### What you will do
Would you repeat every entry below word for word but drop the images?

Provided data Block Start

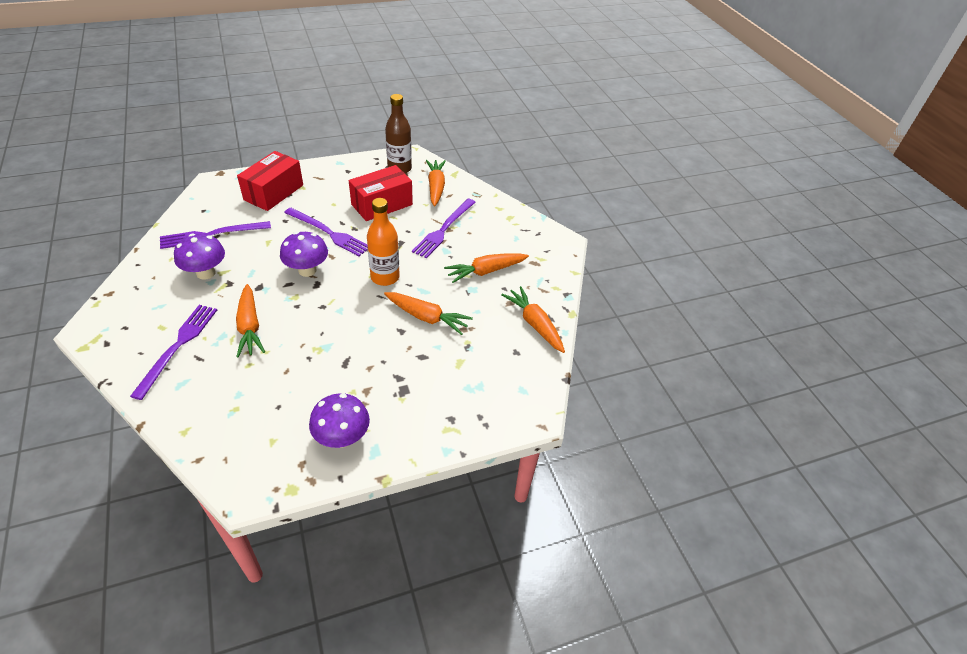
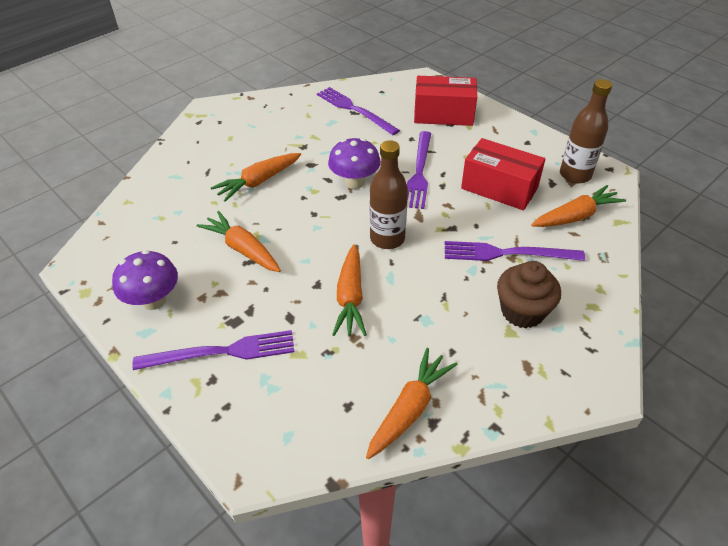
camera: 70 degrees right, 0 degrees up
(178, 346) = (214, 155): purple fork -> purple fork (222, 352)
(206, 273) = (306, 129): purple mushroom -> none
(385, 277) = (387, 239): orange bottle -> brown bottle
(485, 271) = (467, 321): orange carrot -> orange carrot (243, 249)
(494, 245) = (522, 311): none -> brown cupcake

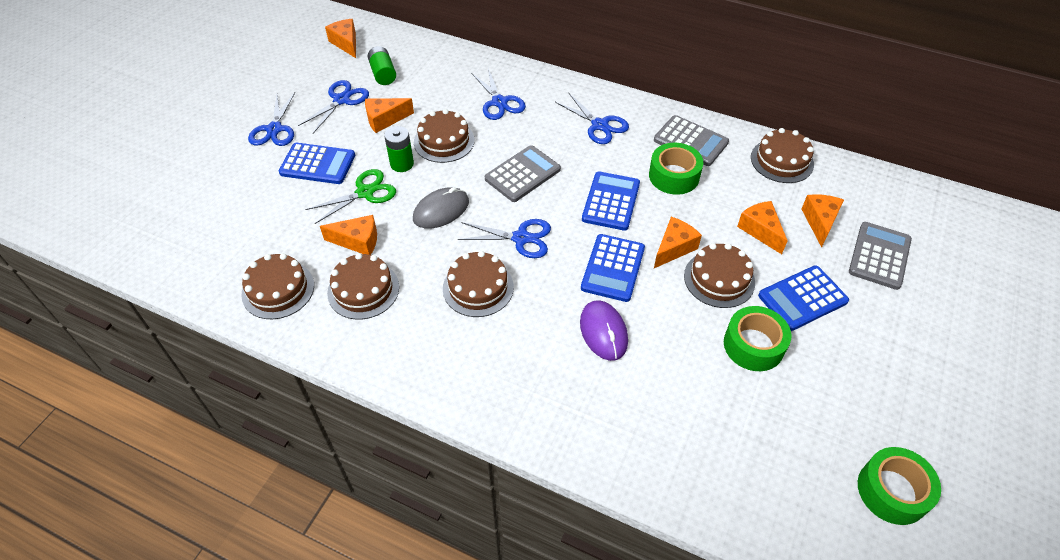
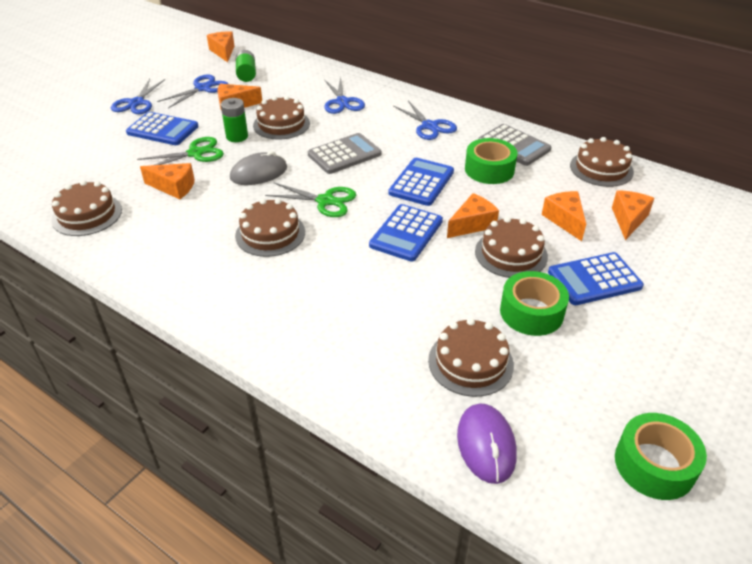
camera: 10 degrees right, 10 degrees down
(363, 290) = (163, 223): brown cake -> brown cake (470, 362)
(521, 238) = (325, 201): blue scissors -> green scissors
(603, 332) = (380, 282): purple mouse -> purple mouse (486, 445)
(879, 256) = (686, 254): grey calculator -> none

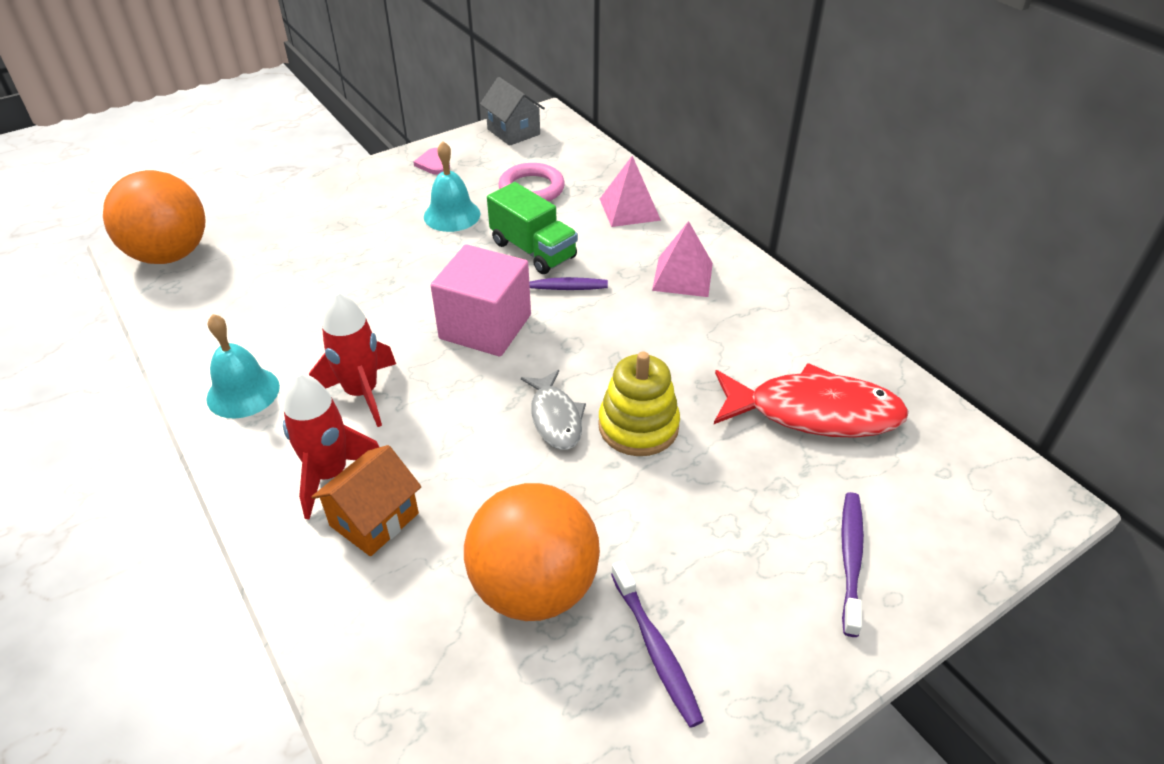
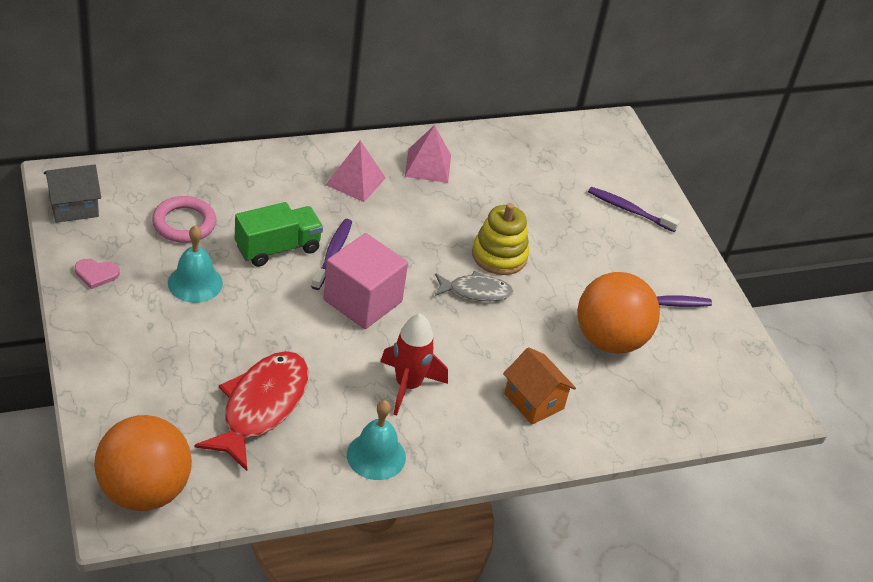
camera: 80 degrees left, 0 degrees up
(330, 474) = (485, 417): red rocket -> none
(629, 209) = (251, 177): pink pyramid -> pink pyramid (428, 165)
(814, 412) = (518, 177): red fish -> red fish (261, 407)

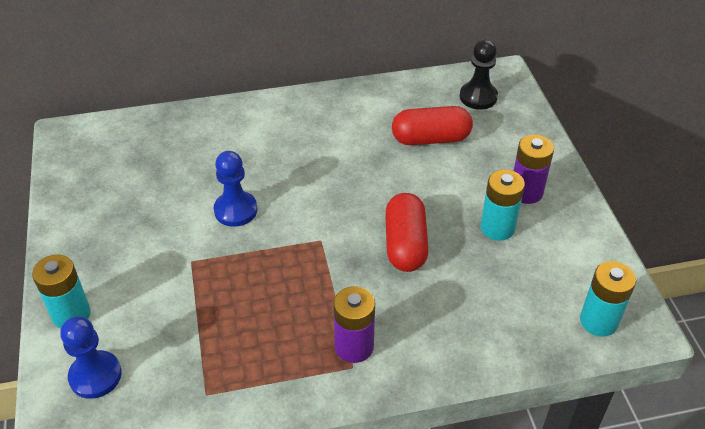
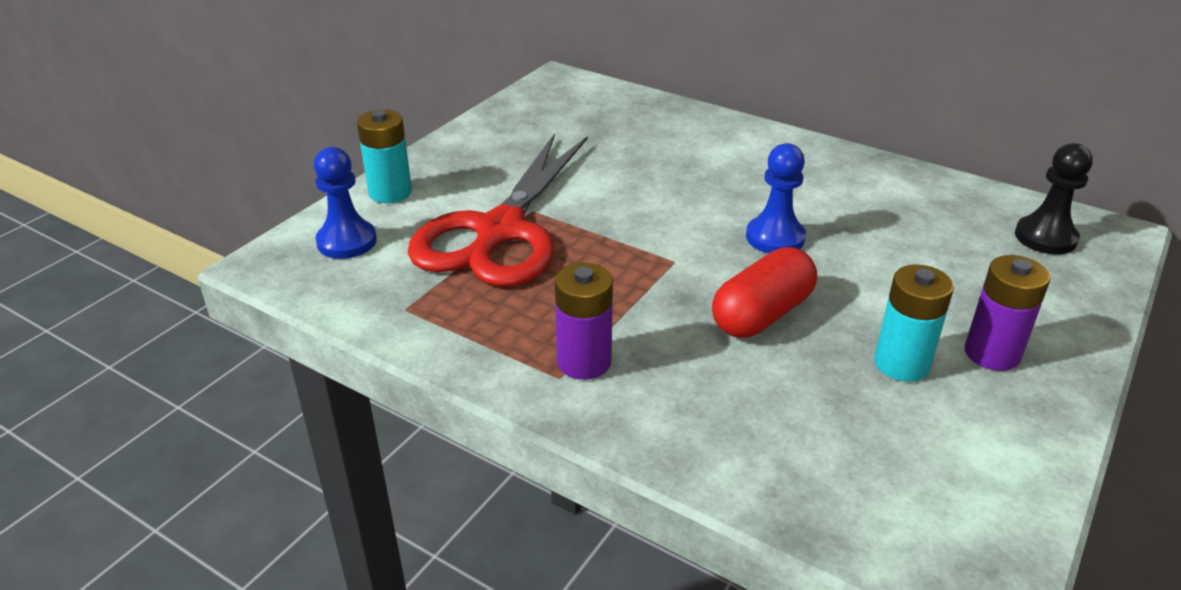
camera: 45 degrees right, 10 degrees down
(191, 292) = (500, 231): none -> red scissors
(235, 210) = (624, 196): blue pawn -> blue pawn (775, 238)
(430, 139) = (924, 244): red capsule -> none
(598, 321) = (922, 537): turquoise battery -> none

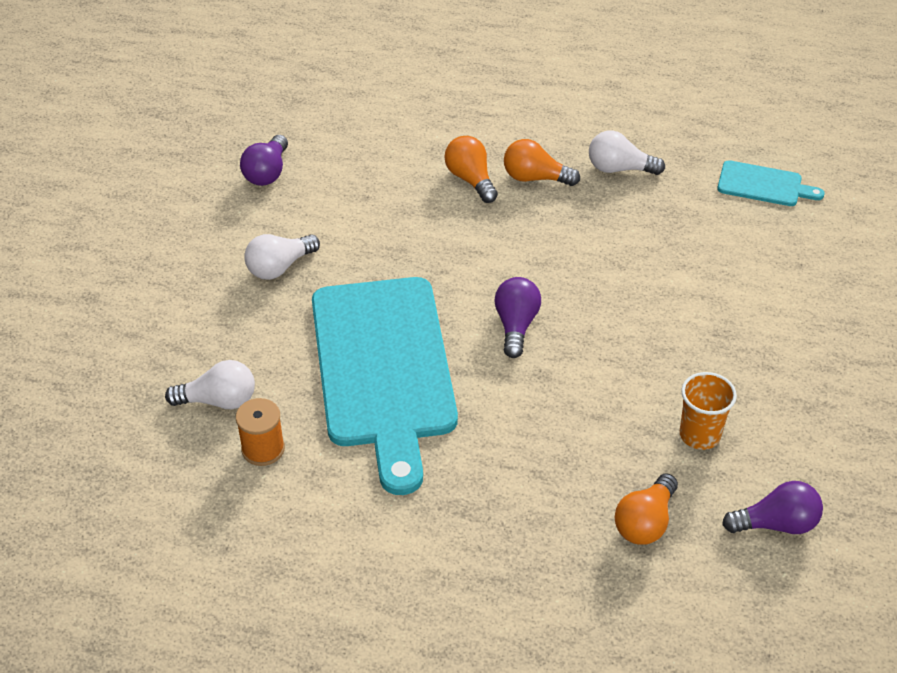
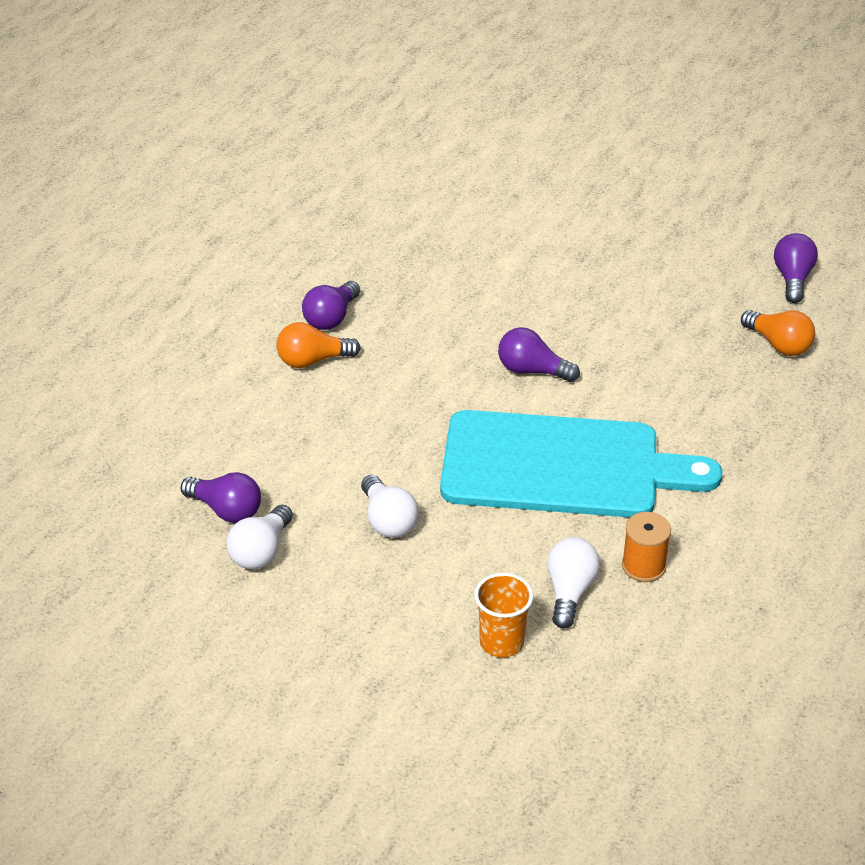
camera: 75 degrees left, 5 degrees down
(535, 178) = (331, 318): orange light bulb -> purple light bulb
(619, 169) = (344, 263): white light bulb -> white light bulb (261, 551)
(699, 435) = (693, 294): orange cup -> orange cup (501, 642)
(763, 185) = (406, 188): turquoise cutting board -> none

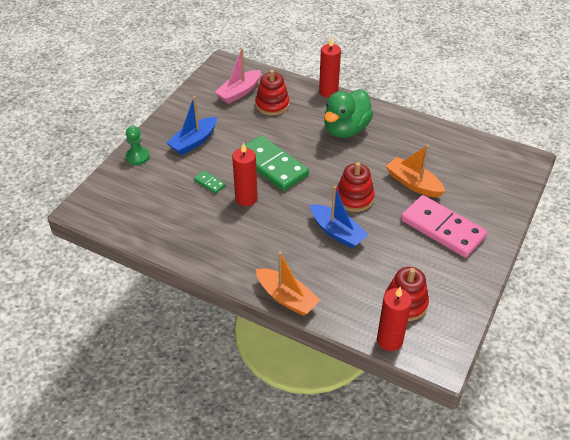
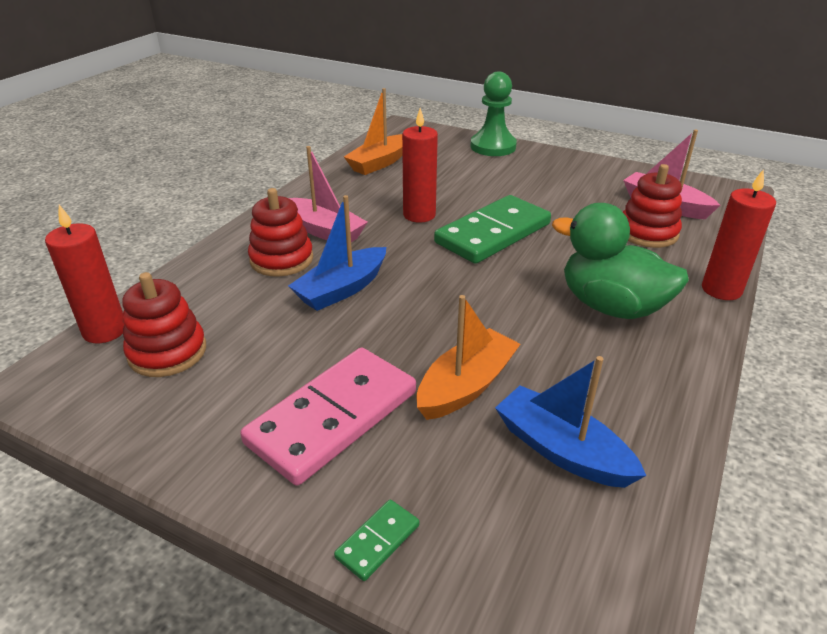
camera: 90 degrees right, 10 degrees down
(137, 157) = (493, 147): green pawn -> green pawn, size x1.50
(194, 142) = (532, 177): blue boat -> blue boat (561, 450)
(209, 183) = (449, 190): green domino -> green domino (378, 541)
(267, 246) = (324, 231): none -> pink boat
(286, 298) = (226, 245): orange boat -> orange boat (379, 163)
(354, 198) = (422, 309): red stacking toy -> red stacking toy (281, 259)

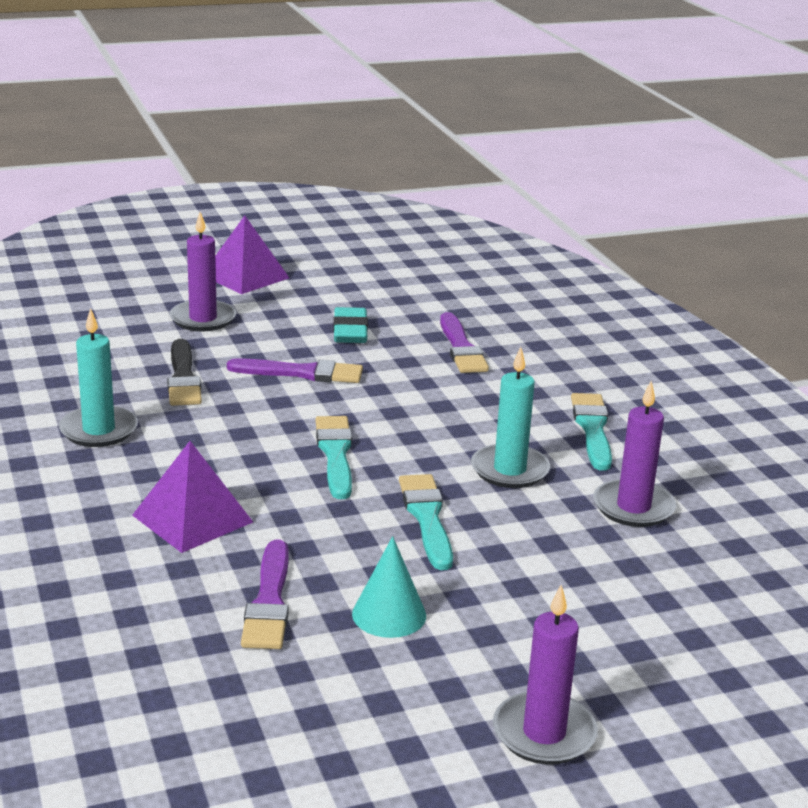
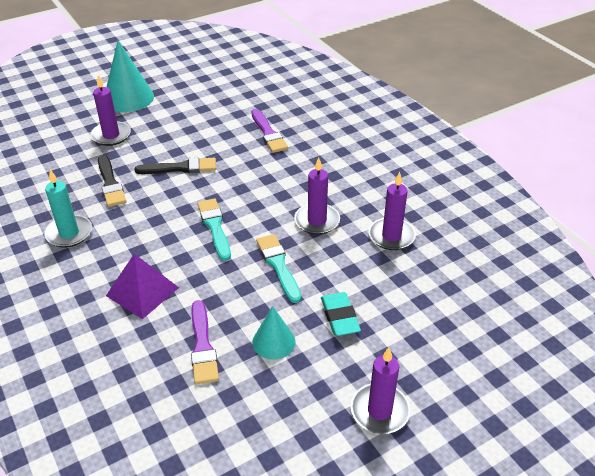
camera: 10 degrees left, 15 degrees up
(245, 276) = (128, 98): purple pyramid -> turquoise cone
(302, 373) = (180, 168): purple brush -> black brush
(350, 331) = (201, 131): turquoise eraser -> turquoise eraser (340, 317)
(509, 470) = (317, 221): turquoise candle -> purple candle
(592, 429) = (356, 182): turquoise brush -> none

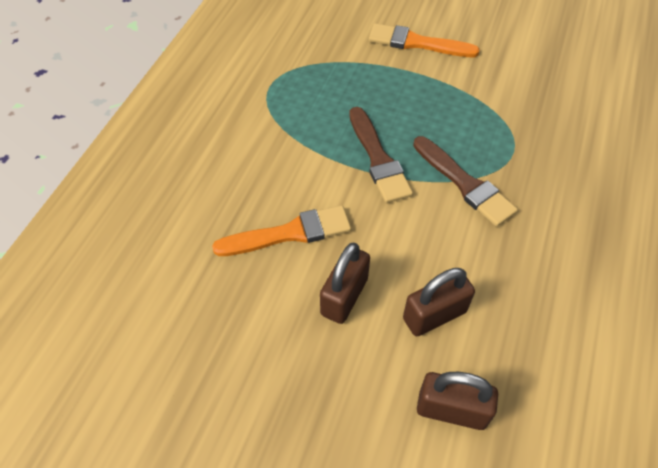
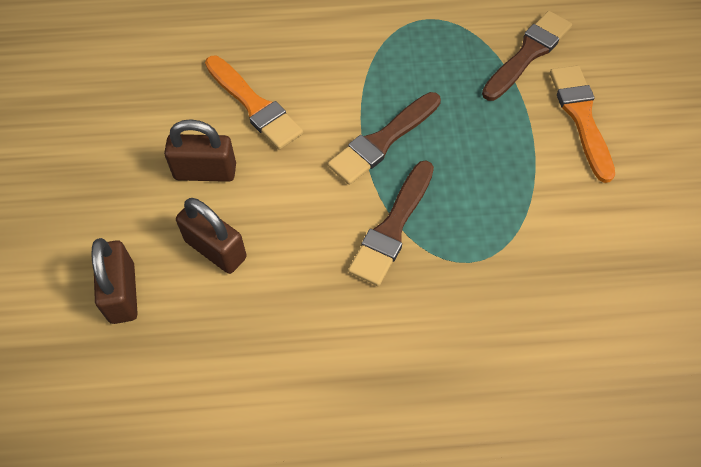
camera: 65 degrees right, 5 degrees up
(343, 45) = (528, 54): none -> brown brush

Provided data Block End

### Result for this task
camera: 70 degrees right, 0 degrees up
(178, 346) = (214, 155): purple fork -> purple fork (222, 352)
(206, 273) = (306, 129): purple mushroom -> none
(385, 277) = (387, 239): orange bottle -> brown bottle
(485, 271) = (467, 321): orange carrot -> orange carrot (243, 249)
(494, 245) = (522, 311): none -> brown cupcake

camera: 10 degrees right, 10 degrees down
(363, 290) = (163, 223): brown cake -> brown cake (470, 362)
(521, 238) = (325, 201): blue scissors -> green scissors
(603, 332) = (380, 282): purple mouse -> purple mouse (486, 445)
(879, 256) = (686, 254): grey calculator -> none

camera: 80 degrees left, 0 degrees up
(330, 474) = (485, 417): red rocket -> none
(629, 209) = (251, 177): pink pyramid -> pink pyramid (428, 165)
(814, 412) = (518, 177): red fish -> red fish (261, 407)

camera: 45 degrees right, 10 degrees down
(191, 292) = (500, 231): none -> red scissors
(235, 210) = (624, 196): blue pawn -> blue pawn (775, 238)
(430, 139) = (924, 244): red capsule -> none
(598, 321) = (922, 537): turquoise battery -> none

camera: 75 degrees left, 5 degrees down
(535, 178) = (331, 318): orange light bulb -> purple light bulb
(619, 169) = (344, 263): white light bulb -> white light bulb (261, 551)
(699, 435) = (693, 294): orange cup -> orange cup (501, 642)
(763, 185) = (406, 188): turquoise cutting board -> none

camera: 90 degrees right, 10 degrees down
(137, 157) = (493, 147): green pawn -> green pawn, size x1.50
(194, 142) = (532, 177): blue boat -> blue boat (561, 450)
(209, 183) = (449, 190): green domino -> green domino (378, 541)
(267, 246) = (324, 231): none -> pink boat
(286, 298) = (226, 245): orange boat -> orange boat (379, 163)
(354, 198) = (422, 309): red stacking toy -> red stacking toy (281, 259)

camera: 10 degrees left, 15 degrees up
(245, 276) = (128, 98): purple pyramid -> turquoise cone
(302, 373) = (180, 168): purple brush -> black brush
(350, 331) = (201, 131): turquoise eraser -> turquoise eraser (340, 317)
(509, 470) = (317, 221): turquoise candle -> purple candle
(592, 429) = (356, 182): turquoise brush -> none

camera: 65 degrees right, 5 degrees up
(343, 45) = (528, 54): none -> brown brush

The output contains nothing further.